Stored data:
########
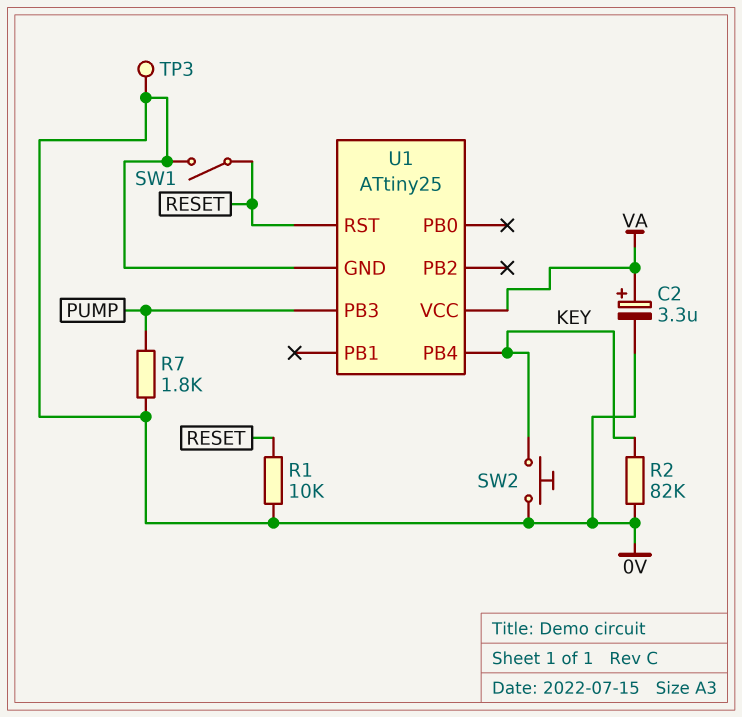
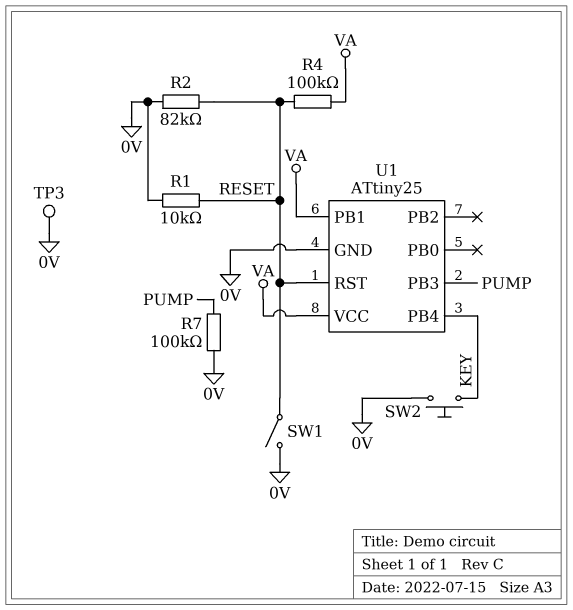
C2: 3.3uF (plus VA, minus 0V) -> none
R2: 82k (0V, KEY) -> 82k (0V, RESET)
R4: none -> 100k (RESET, VA)
R7: 1.8k (0V, PUMP) -> 100k (0V, PUMP)
U1 pin PB1: none -> VA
########
== Instructions for the task ==
Please show the lines in the entries above that hold the string "none".

== Result ==
C2: 3.3uF (plus VA, minus 0V) -> none
R4: none -> 100k (RESET, VA)
U1 pin PB1: none -> VA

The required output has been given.